§ **Task description**: Go over the entries and report the lines where the word "none" occurs.

§ **Data for review**:

= = = = =

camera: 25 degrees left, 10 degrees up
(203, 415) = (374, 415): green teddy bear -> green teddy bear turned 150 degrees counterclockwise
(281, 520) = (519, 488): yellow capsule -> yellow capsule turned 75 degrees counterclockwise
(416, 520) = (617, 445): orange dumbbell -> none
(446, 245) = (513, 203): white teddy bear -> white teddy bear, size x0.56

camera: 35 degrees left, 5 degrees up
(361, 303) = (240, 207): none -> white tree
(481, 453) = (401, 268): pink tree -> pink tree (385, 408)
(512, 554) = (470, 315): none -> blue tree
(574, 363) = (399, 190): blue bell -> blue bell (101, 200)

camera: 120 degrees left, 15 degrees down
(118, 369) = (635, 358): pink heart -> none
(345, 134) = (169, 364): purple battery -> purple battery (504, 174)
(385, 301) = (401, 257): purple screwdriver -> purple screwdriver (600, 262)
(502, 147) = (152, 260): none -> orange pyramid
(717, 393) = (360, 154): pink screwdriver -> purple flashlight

= = = = =

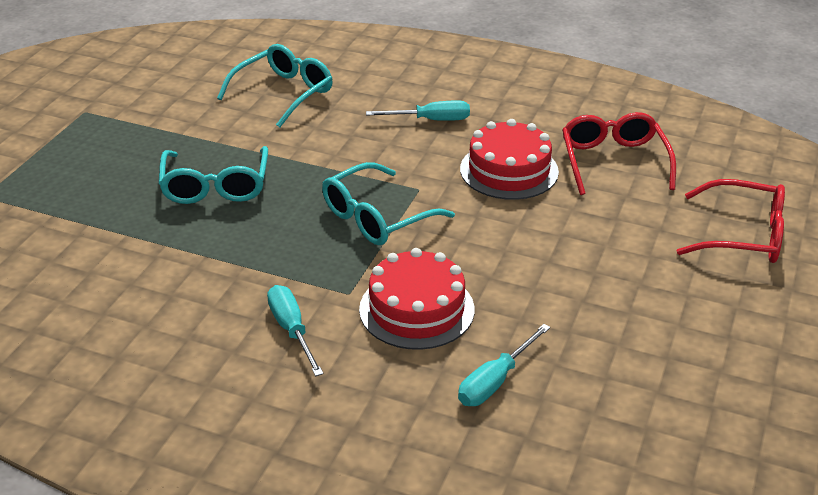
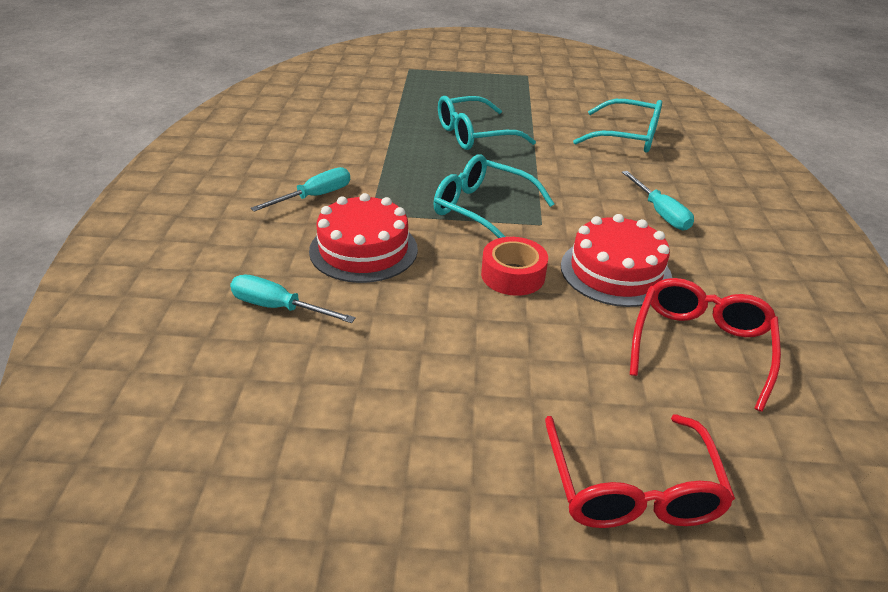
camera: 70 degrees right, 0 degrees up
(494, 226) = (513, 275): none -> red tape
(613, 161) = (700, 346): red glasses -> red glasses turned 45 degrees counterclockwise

= = = = =

§ **Written solution**:
(416, 520) = (617, 445): orange dumbbell -> none
(361, 303) = (240, 207): none -> white tree
(512, 554) = (470, 315): none -> blue tree
(118, 369) = (635, 358): pink heart -> none
(502, 147) = (152, 260): none -> orange pyramid
(494, 226) = (513, 275): none -> red tape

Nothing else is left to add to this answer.